課題内容: 以下の記録から、文字列「place」を含む行をすべて見つけ、それぞれの行を書き写してください。大文字と小文字は区別されます。

記録一覧:
──────────────────────────────
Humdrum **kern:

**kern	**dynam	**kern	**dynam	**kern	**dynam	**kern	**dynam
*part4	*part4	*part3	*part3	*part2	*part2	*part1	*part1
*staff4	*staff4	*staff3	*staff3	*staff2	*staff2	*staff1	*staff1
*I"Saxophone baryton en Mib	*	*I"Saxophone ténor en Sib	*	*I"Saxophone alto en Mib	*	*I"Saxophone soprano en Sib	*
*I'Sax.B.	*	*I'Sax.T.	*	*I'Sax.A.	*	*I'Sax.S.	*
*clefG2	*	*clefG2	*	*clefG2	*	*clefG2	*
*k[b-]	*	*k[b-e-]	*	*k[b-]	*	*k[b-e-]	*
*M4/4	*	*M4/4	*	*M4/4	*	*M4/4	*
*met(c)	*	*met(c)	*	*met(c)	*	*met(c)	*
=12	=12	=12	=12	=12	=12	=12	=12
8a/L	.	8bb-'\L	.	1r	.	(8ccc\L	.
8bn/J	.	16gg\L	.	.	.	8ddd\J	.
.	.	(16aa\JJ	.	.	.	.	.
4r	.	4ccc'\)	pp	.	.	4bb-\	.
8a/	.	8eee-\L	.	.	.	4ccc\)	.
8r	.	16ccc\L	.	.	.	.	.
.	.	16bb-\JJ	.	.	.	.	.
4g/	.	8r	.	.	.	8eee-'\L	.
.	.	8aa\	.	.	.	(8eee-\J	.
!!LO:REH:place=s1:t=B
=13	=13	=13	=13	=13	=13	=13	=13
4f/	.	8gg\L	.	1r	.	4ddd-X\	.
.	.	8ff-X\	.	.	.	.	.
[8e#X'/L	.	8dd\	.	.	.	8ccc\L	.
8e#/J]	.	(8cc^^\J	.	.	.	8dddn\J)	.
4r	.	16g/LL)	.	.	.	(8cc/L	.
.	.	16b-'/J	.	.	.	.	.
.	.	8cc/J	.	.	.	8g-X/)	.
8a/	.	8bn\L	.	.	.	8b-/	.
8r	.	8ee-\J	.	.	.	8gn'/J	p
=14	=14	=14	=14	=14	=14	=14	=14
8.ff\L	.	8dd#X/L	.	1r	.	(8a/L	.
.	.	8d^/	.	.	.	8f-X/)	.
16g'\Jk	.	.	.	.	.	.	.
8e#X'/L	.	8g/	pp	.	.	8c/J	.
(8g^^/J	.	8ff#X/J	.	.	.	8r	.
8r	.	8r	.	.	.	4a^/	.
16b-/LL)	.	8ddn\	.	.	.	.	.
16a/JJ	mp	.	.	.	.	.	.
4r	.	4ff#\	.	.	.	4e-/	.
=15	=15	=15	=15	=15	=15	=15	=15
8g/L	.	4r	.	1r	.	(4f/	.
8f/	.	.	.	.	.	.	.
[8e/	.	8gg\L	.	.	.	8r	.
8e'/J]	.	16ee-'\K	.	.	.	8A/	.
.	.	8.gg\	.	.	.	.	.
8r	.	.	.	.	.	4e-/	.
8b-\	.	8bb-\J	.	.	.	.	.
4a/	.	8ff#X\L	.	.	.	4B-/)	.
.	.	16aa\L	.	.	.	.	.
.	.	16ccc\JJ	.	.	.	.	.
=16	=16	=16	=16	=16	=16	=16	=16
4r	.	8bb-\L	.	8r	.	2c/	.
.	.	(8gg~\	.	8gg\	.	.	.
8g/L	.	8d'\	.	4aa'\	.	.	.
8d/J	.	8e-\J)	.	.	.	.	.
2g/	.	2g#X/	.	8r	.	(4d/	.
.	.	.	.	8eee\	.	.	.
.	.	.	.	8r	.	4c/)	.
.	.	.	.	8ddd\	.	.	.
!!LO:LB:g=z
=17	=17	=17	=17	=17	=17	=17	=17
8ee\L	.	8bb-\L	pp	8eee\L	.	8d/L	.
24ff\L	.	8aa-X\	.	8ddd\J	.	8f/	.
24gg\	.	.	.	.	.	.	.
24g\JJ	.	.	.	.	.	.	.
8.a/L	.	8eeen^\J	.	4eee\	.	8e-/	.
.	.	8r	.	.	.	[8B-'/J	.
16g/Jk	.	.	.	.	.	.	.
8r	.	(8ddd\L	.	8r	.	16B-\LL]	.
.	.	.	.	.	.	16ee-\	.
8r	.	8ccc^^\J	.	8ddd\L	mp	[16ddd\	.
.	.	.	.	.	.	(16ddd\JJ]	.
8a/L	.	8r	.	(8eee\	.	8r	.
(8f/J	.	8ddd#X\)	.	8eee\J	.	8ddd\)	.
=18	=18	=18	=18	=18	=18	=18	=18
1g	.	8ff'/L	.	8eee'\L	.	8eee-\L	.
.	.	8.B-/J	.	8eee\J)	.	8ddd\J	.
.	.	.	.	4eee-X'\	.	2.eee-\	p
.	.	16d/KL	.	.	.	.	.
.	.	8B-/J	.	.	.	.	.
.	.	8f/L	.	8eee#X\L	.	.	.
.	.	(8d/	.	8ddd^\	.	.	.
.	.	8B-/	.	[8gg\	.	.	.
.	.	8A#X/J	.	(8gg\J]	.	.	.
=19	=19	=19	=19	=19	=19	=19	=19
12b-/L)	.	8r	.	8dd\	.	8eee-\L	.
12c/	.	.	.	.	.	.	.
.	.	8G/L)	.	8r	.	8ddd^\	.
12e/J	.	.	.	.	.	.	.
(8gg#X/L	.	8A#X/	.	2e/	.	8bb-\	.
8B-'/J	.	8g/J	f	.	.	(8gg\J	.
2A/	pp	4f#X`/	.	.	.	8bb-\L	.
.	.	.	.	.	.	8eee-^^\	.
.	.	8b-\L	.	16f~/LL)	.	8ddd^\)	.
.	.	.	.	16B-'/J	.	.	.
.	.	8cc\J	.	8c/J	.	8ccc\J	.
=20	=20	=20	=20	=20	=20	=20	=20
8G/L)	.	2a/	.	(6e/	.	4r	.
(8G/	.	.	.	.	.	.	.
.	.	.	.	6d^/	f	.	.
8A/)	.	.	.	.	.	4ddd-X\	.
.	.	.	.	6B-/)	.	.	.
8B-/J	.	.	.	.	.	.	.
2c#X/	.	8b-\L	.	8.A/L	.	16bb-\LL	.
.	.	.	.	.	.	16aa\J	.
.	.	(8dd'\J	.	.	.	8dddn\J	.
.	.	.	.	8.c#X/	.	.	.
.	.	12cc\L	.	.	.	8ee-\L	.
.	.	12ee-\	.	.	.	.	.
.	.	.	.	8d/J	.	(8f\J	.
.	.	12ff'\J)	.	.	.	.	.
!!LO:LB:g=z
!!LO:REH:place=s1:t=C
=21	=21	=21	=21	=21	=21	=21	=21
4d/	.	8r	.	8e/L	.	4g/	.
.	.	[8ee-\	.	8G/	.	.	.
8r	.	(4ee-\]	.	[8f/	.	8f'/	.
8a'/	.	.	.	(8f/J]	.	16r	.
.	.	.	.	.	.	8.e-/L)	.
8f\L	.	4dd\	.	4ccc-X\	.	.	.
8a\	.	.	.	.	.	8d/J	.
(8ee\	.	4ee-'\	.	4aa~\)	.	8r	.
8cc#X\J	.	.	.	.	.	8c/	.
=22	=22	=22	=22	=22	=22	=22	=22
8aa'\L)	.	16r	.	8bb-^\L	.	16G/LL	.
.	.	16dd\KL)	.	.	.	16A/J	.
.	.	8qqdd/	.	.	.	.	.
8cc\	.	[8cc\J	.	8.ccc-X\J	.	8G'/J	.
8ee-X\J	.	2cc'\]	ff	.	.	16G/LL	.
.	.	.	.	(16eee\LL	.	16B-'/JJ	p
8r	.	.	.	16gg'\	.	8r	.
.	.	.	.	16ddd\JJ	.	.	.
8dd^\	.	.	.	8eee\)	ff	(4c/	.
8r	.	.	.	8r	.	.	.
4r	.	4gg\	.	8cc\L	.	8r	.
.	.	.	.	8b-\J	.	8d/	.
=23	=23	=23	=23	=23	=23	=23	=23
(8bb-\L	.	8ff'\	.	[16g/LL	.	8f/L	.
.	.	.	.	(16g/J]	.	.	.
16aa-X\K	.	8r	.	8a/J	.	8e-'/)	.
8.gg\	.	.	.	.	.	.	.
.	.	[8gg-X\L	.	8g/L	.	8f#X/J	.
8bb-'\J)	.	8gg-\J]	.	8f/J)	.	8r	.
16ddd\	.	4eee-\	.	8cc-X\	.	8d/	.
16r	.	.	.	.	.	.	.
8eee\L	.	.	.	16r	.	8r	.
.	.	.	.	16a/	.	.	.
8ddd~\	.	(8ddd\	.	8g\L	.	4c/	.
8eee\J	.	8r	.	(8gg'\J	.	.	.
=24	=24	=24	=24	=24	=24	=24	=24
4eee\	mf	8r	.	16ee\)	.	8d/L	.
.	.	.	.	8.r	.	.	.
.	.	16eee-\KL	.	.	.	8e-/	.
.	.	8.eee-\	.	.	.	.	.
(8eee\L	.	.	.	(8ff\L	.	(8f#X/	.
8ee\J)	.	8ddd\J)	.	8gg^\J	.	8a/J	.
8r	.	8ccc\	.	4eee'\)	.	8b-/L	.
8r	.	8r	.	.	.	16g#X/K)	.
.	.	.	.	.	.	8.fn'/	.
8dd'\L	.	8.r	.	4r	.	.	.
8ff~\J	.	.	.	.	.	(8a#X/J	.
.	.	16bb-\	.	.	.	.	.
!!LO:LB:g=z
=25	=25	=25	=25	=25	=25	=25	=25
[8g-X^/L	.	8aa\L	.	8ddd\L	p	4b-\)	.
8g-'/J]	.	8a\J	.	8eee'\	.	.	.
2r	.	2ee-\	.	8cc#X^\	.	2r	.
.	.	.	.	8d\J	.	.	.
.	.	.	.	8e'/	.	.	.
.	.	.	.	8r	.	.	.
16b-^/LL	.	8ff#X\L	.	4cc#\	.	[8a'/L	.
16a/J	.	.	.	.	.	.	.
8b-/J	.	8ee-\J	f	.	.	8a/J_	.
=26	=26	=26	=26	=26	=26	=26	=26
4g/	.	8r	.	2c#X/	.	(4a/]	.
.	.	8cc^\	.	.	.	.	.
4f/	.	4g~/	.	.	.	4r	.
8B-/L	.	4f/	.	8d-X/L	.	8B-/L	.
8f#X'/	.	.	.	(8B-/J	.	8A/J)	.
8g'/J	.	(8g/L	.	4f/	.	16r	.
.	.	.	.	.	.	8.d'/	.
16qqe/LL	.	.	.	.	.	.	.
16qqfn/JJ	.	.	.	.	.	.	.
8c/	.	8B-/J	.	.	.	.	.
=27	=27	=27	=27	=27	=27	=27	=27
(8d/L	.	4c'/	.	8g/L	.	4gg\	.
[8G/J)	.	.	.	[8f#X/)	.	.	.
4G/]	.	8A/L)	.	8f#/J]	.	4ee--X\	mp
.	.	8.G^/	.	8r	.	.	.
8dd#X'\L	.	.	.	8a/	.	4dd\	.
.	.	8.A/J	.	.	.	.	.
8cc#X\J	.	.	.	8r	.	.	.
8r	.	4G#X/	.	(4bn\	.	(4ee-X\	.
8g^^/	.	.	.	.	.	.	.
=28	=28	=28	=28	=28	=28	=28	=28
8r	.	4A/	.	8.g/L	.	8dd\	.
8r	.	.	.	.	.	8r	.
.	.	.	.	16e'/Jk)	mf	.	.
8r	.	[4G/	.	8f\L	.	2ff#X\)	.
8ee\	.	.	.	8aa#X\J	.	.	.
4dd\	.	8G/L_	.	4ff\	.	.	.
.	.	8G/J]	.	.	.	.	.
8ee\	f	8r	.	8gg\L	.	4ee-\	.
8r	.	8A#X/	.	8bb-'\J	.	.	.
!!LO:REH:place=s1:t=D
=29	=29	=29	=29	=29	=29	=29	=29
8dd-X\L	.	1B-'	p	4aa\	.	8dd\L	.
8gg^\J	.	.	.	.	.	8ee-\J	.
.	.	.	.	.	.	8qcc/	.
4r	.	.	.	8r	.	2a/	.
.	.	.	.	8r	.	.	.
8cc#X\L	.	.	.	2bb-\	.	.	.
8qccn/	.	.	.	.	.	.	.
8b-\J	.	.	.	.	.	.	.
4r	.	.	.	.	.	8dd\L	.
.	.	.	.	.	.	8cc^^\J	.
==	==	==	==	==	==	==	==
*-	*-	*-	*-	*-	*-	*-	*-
──────────────────────────────
解答:
!!LO:REH:place=s1:t=B
!!LO:REH:place=s1:t=C
!!LO:REH:place=s1:t=D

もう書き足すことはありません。